• [Activity] Search the entries below for the word "yellow" and copy every line where it appears.

§ §

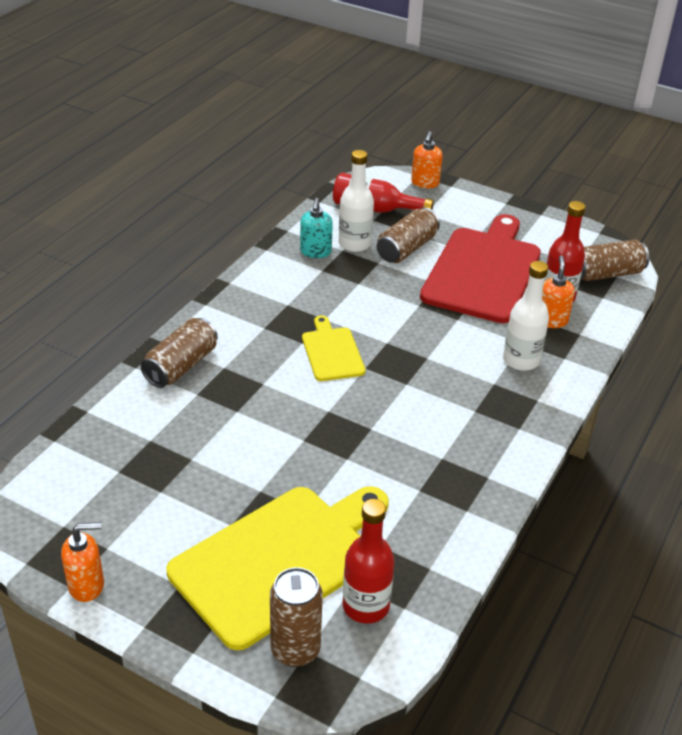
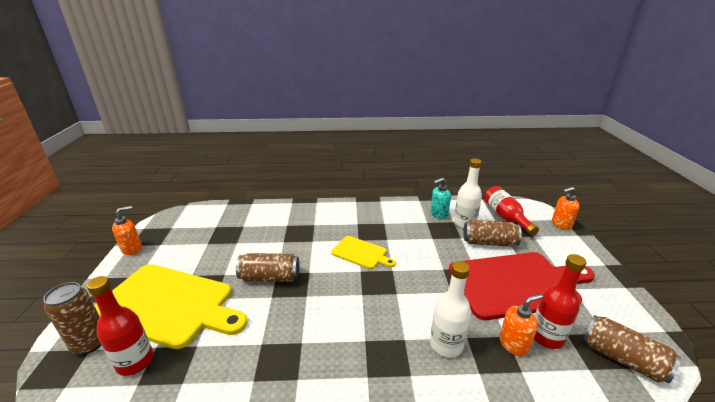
camera: 60 degrees right, 10 degrees down
(87, 585) = (132, 249): orange soap dispenser -> orange soap dispenser turned 90 degrees counterclockwise
(181, 366) = (303, 213): brown can -> brown can (270, 277)
(332, 352) = (361, 253): yellow cutting board -> yellow cutting board turned 75 degrees clockwise

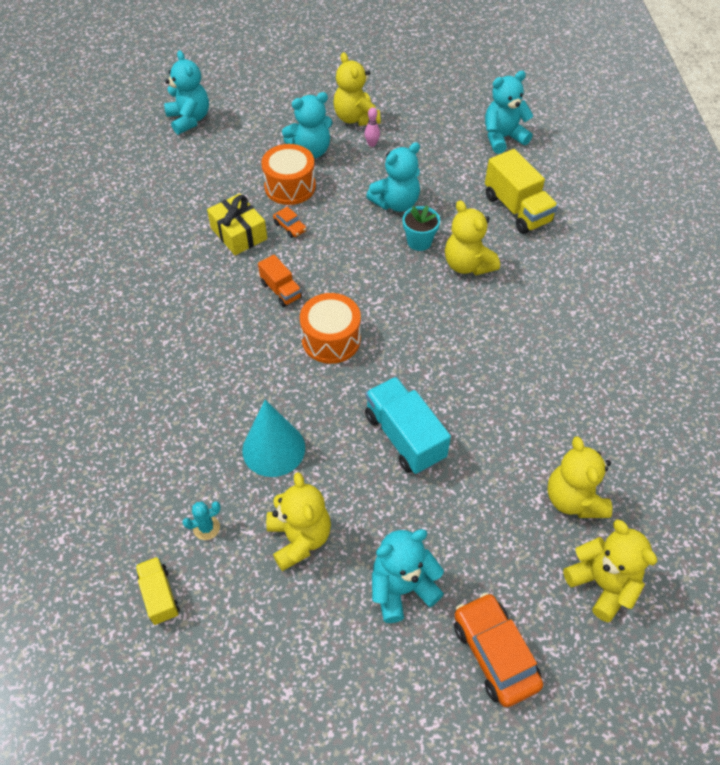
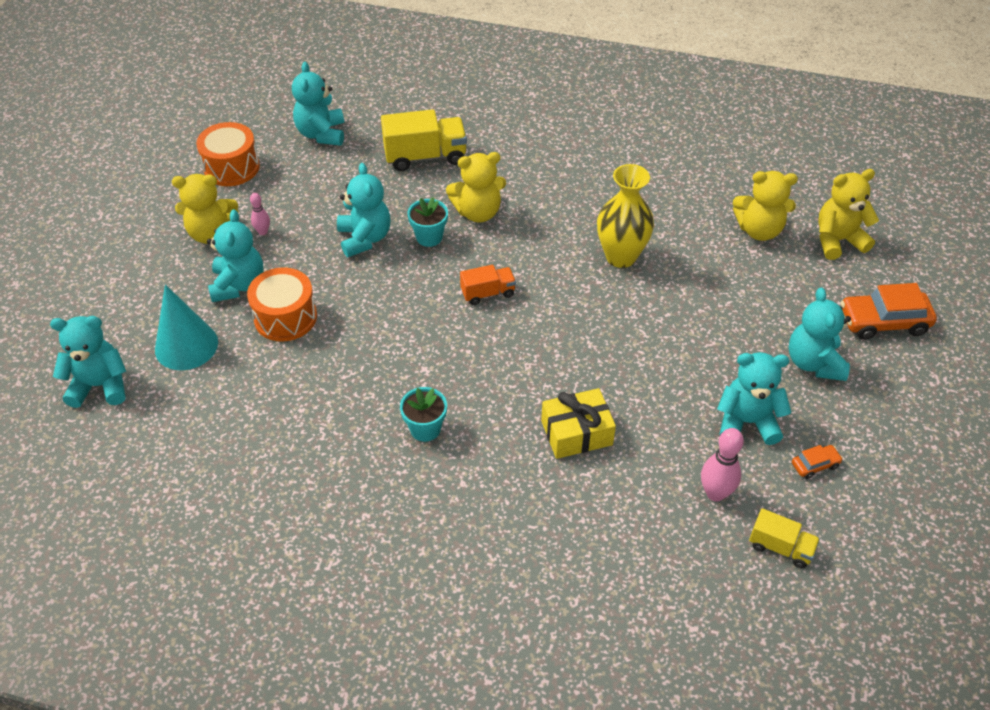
camera: 70 degrees left, 5 degrees down
(160, 595) = (780, 547): yellow truck -> yellow truck turned 150 degrees counterclockwise
(206, 528) = (715, 493): turquoise cactus -> pink bowling pin
(210, 302) = (425, 429): none -> turquoise flower pot
(239, 233) = (333, 380): yellow gift -> yellow gift (576, 432)
(273, 448) = (641, 418): turquoise cone -> turquoise cone (186, 345)
(281, 290) = (438, 363): orange truck -> orange truck (488, 293)
(290, 227) = (349, 333): orange car -> orange car (815, 465)
(299, 538) = (747, 422): yellow teddy bear -> turquoise teddy bear
(331, 339) = (524, 339): orange drum -> orange drum (231, 167)
(404, 437) = (661, 317): turquoise truck -> none
(468, 385) = (621, 256): none -> yellow vase

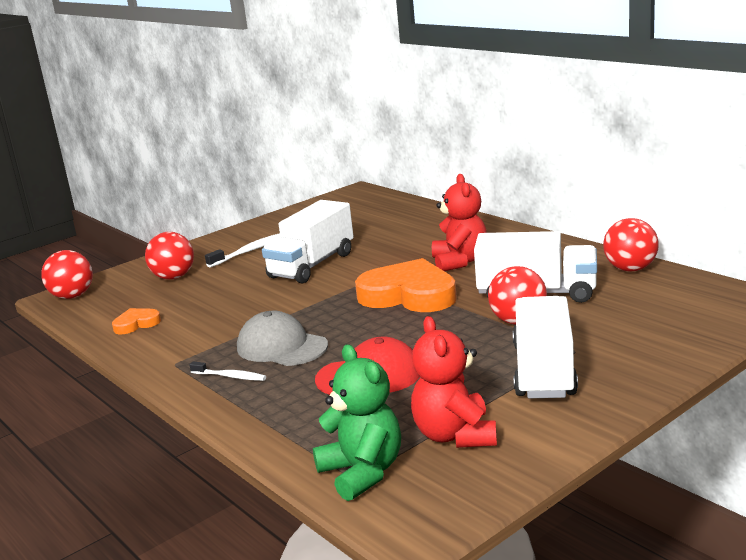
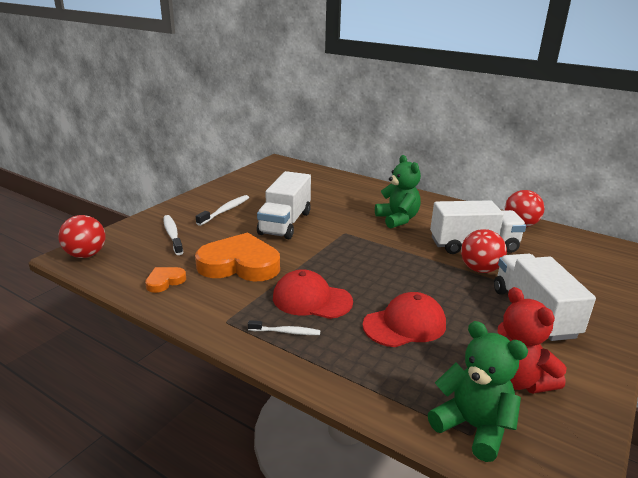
camera: 20 degrees left, 5 degrees up
(174, 277) = (172, 235): red ball -> white toothbrush
(281, 347) = (311, 299): grey cap -> red cap
(409, 295) = (381, 248): orange heart -> orange heart (240, 264)
(460, 261) = (397, 219): red teddy bear -> green teddy bear

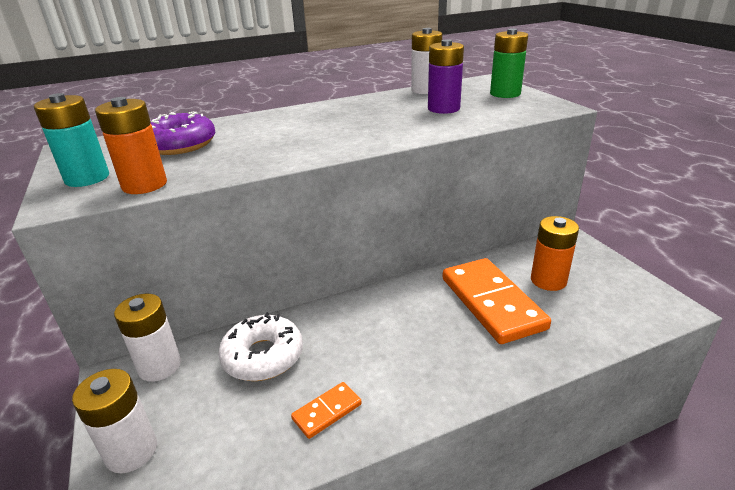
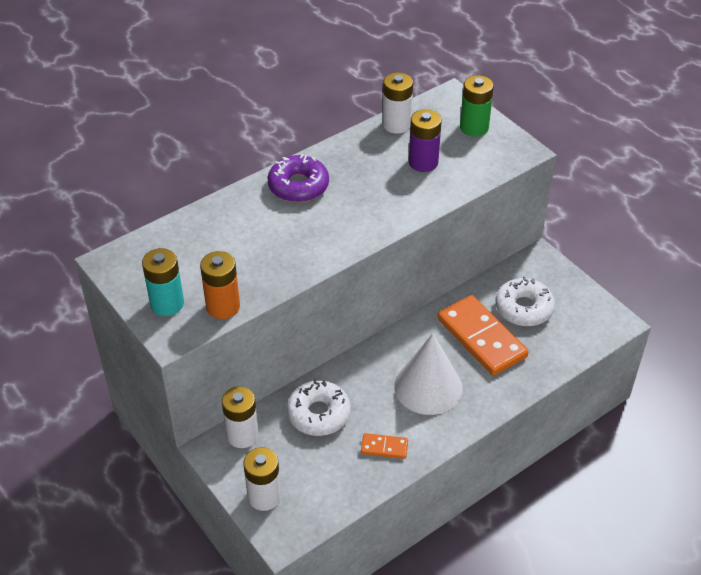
camera: 15 degrees left, 15 degrees up
(180, 145) = (210, 247): purple donut -> purple donut (298, 186)
(327, 411) = (384, 447): orange domino -> orange domino turned 60 degrees clockwise
(411, 345) = (428, 387): none -> white cone
(548, 280) = (523, 308): orange battery -> white donut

§ §

• [Expected output]
(332, 352) = (361, 253): yellow cutting board -> yellow cutting board turned 75 degrees clockwise
(160, 595) = (780, 547): yellow truck -> yellow truck turned 150 degrees counterclockwise
(239, 233) = (333, 380): yellow gift -> yellow gift (576, 432)
(299, 538) = (747, 422): yellow teddy bear -> turquoise teddy bear
(468, 385) = (621, 256): none -> yellow vase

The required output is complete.